### Exercise prompt
In this exercise, print only the lines of the records below from the one with "D1: none -> schottky BAT54 (A LX, K VA)" through the one with "R16: 68k (0V, RESET) -> 68k (LIGHT, VA)", inclusive. Pictures are not part of the copy.

### Source material
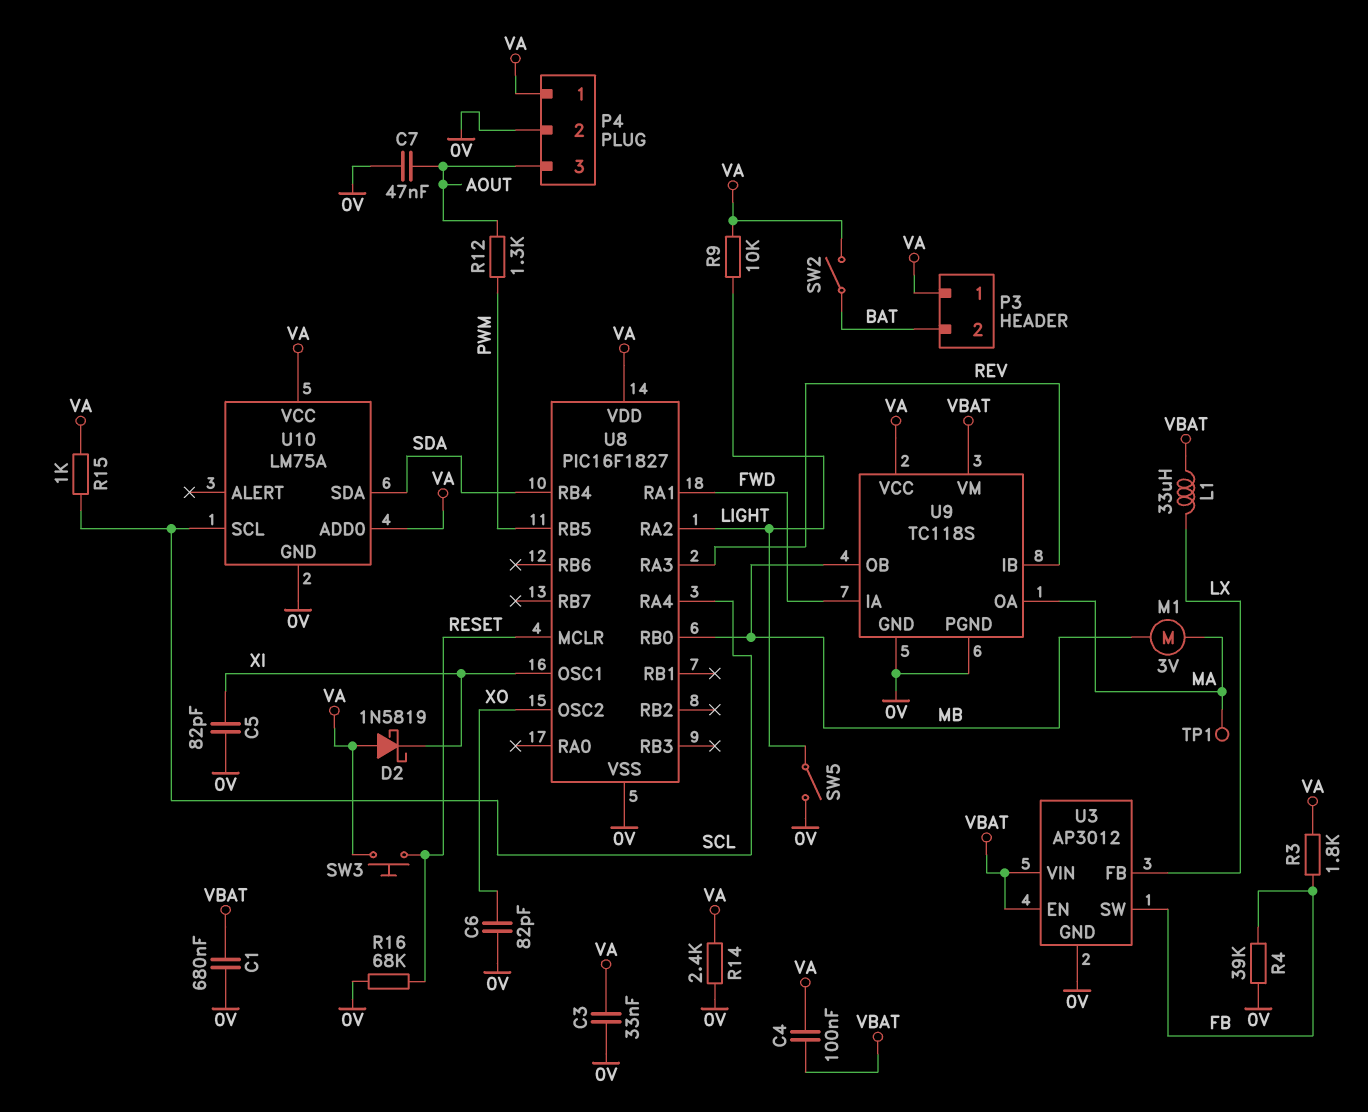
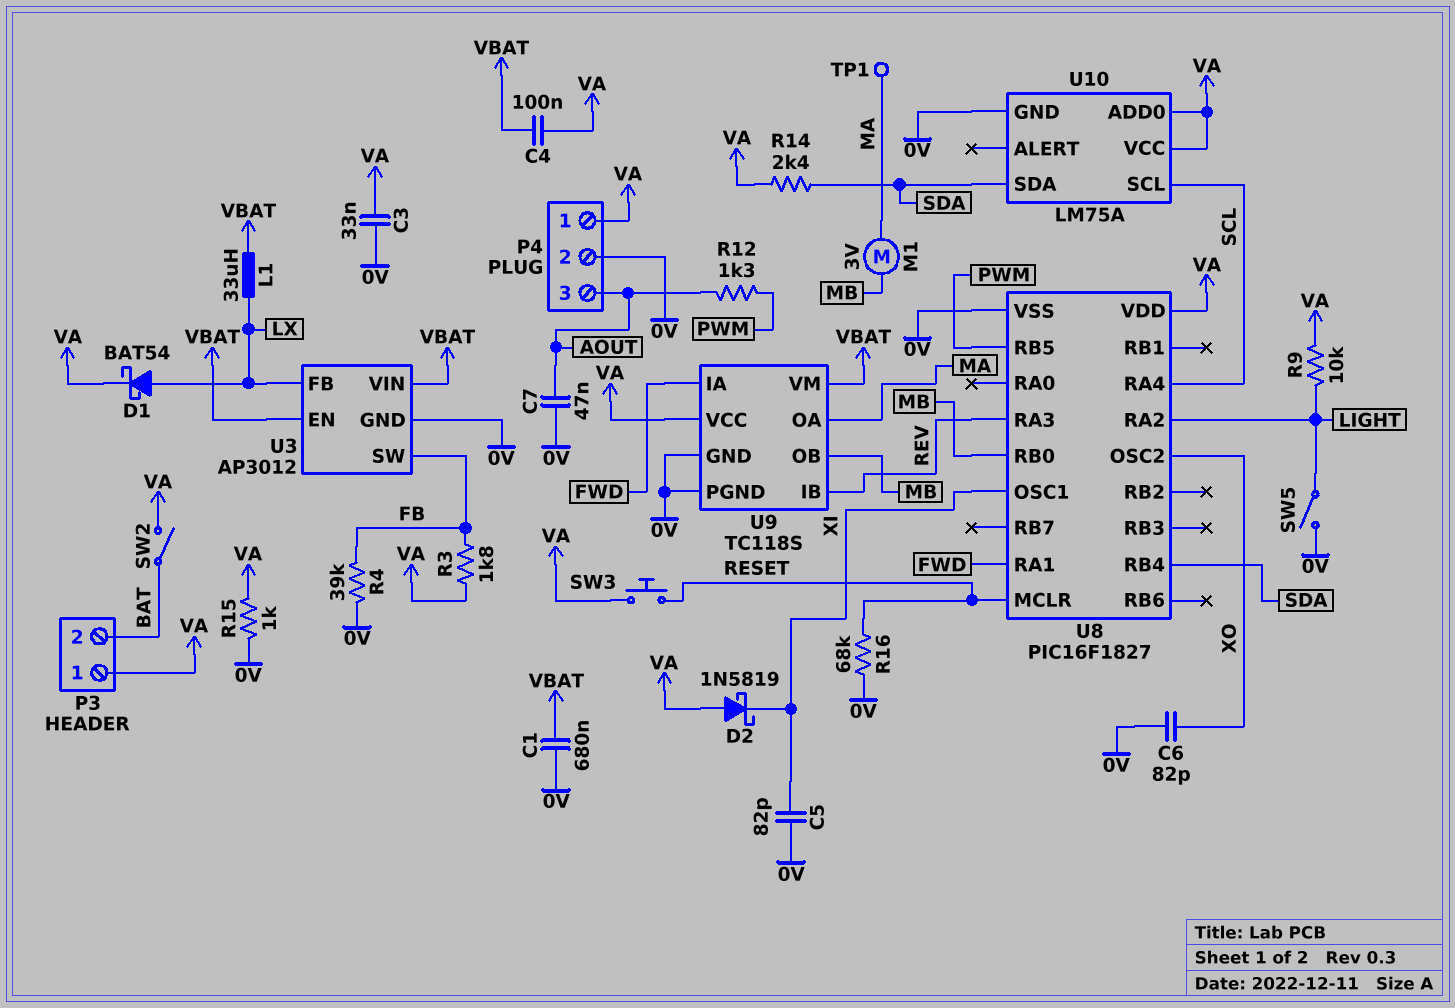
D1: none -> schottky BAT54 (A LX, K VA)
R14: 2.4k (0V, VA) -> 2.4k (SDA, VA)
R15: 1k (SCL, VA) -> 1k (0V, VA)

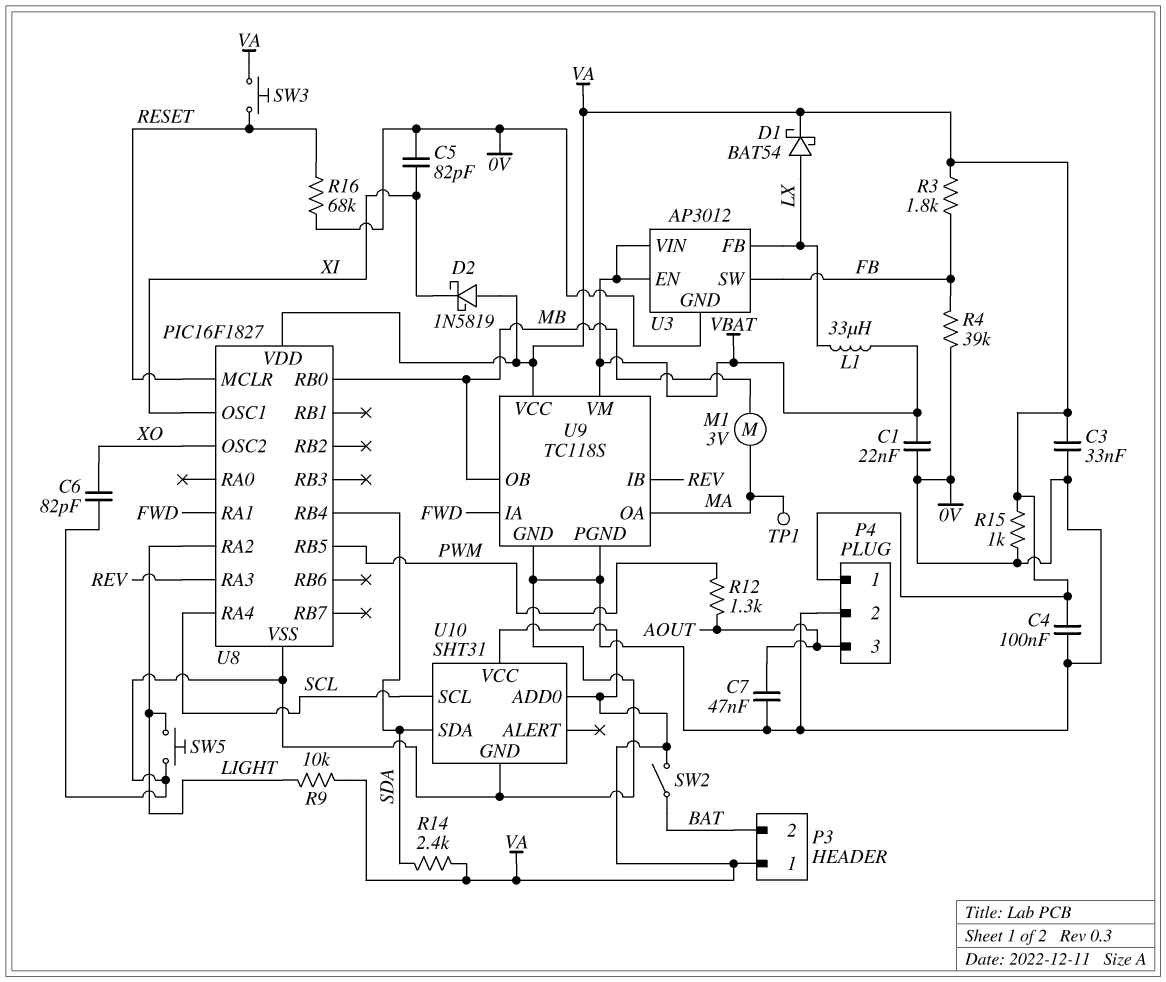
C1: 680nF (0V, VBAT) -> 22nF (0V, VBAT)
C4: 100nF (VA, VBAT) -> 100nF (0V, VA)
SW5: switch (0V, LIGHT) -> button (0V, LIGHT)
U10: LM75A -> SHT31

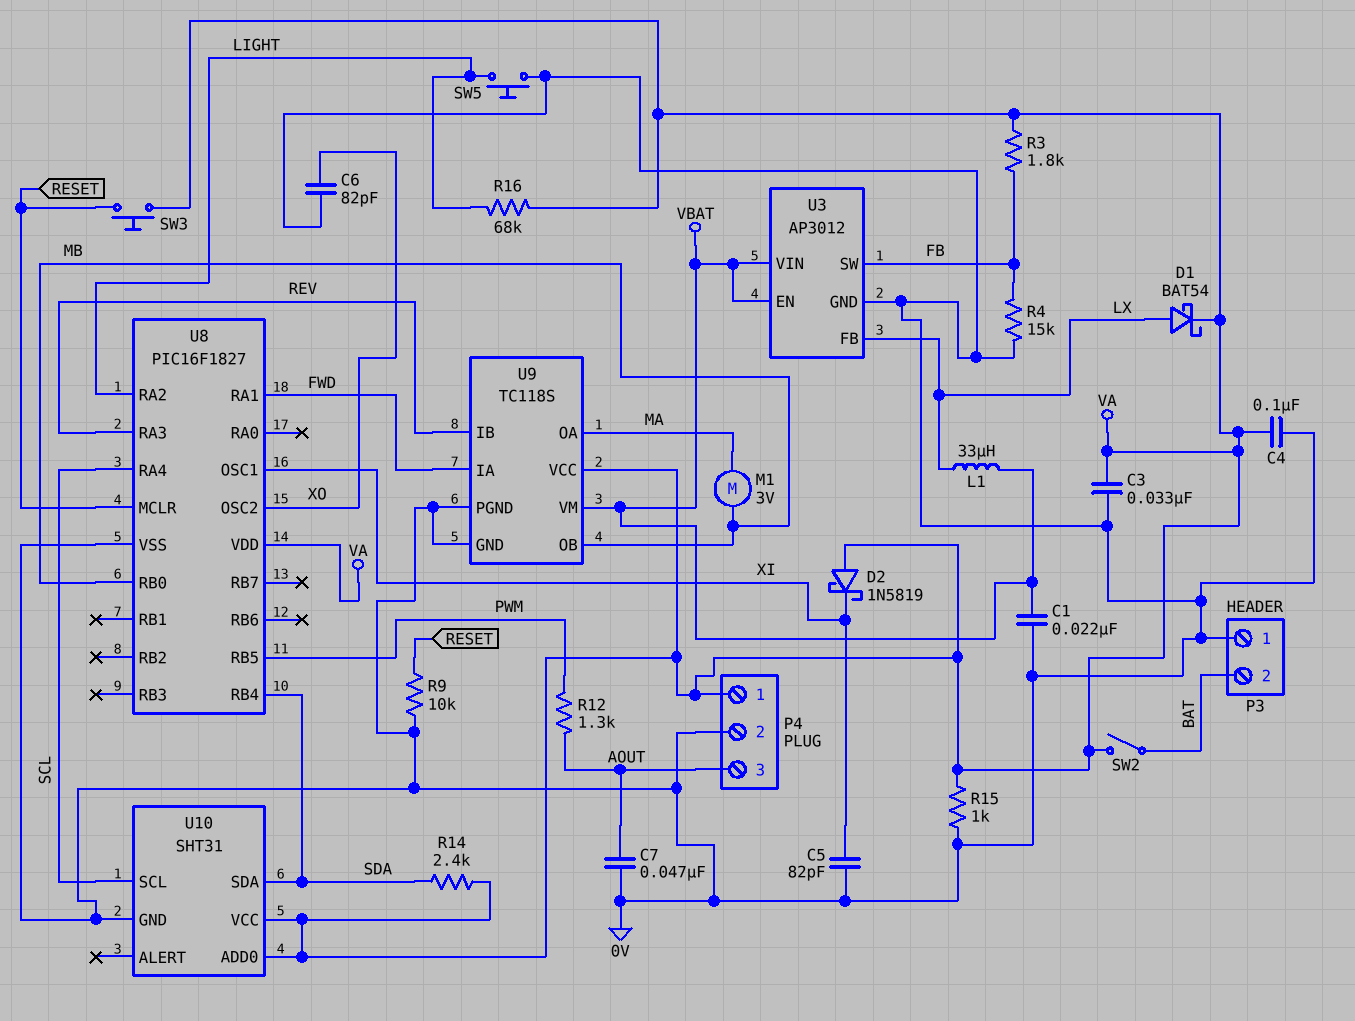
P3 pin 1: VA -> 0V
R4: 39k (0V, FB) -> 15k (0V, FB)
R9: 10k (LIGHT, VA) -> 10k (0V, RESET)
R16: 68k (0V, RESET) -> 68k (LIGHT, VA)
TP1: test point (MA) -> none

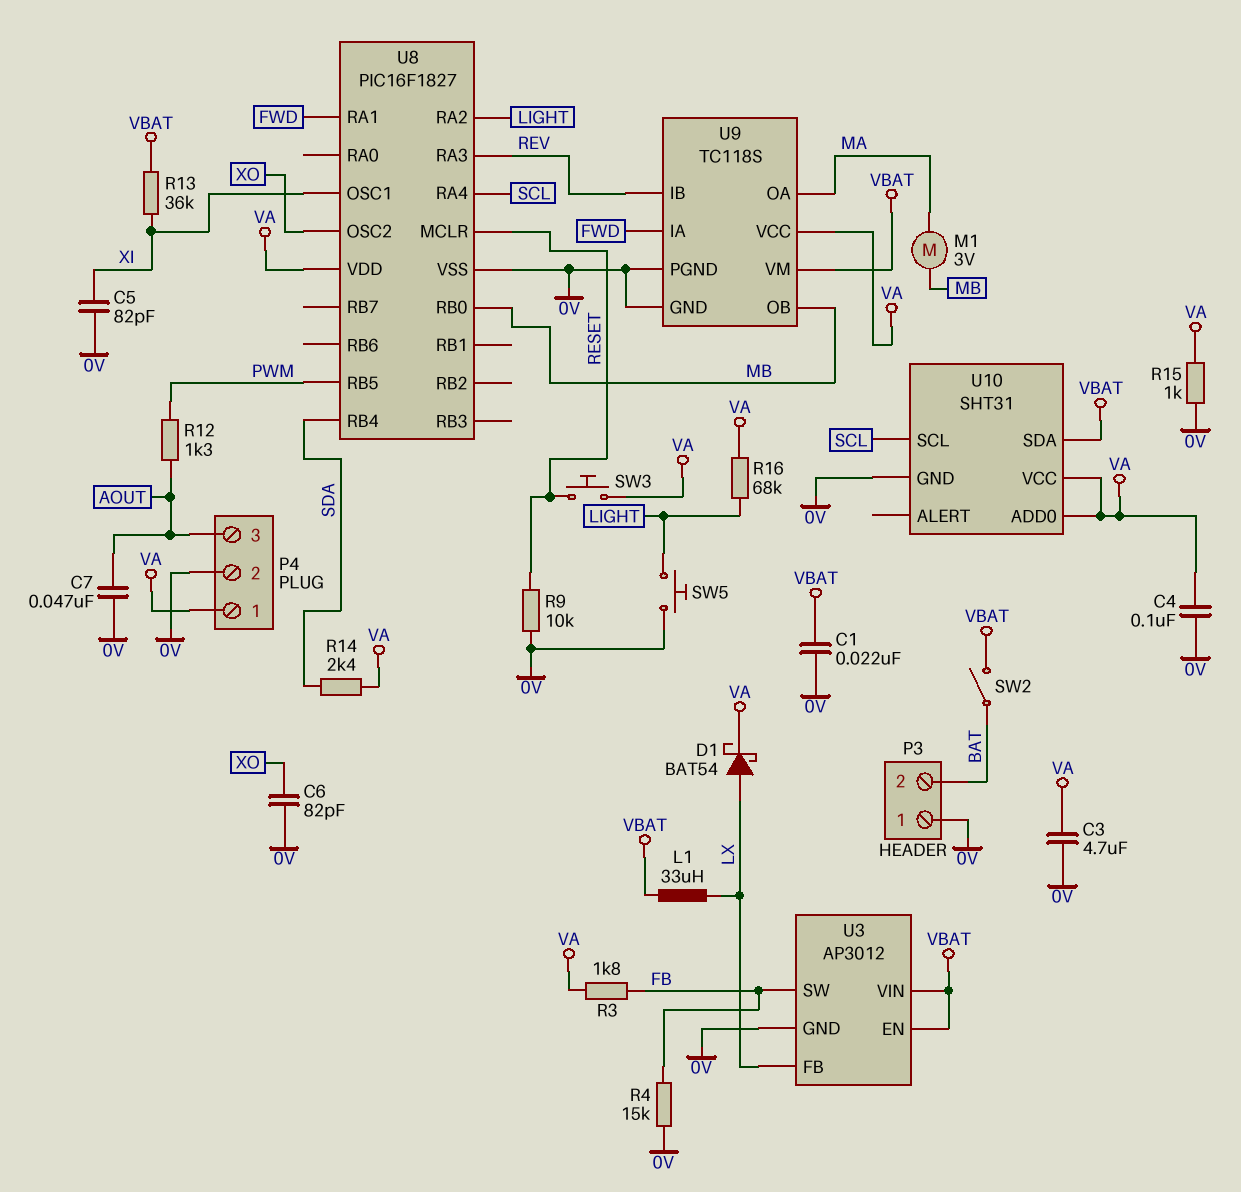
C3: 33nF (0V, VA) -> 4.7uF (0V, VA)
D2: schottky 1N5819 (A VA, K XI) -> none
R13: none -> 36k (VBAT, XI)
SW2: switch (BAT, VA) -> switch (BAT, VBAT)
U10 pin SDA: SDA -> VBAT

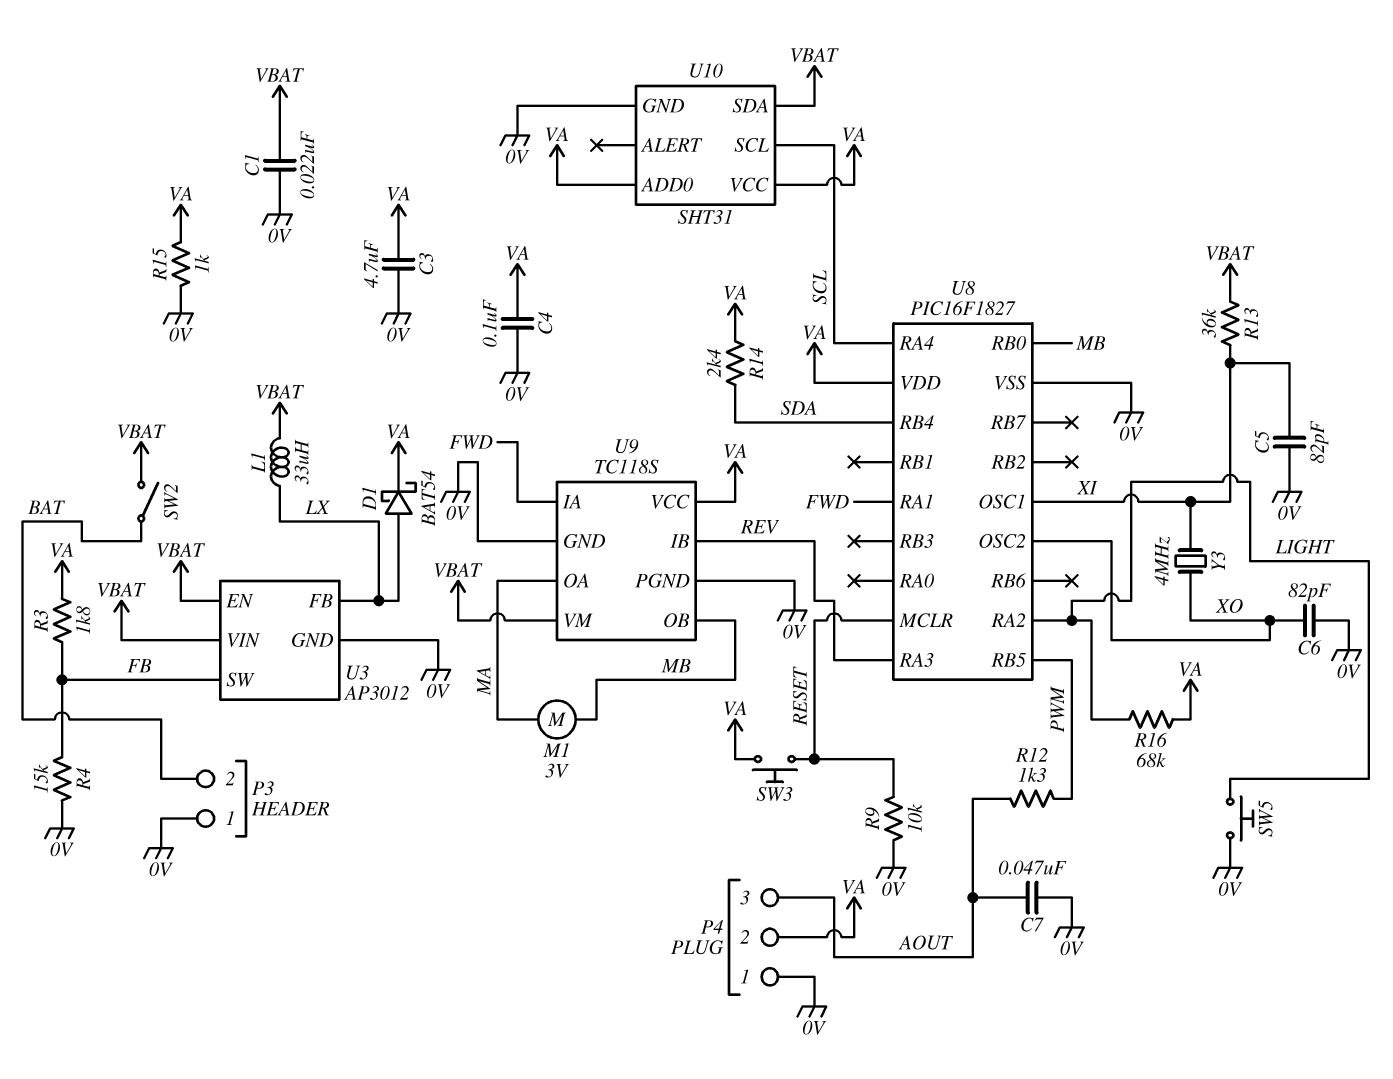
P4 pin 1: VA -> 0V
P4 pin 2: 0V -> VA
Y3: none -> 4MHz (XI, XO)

--

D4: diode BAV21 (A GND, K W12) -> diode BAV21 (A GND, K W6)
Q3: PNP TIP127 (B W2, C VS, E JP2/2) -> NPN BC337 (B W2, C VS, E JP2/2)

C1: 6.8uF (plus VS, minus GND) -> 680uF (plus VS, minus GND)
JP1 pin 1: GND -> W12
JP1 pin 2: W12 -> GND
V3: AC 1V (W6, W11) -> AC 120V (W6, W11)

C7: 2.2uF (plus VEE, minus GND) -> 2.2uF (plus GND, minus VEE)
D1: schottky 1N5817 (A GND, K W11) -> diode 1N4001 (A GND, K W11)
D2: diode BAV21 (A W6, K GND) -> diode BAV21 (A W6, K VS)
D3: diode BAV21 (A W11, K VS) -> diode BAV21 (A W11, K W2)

### Solution to the problem
D1: none -> schottky BAT54 (A LX, K VA)
R14: 2.4k (0V, VA) -> 2.4k (SDA, VA)
R15: 1k (SCL, VA) -> 1k (0V, VA)

C1: 680nF (0V, VBAT) -> 22nF (0V, VBAT)
C4: 100nF (VA, VBAT) -> 100nF (0V, VA)
SW5: switch (0V, LIGHT) -> button (0V, LIGHT)
U10: LM75A -> SHT31

P3 pin 1: VA -> 0V
R4: 39k (0V, FB) -> 15k (0V, FB)
R9: 10k (LIGHT, VA) -> 10k (0V, RESET)
R16: 68k (0V, RESET) -> 68k (LIGHT, VA)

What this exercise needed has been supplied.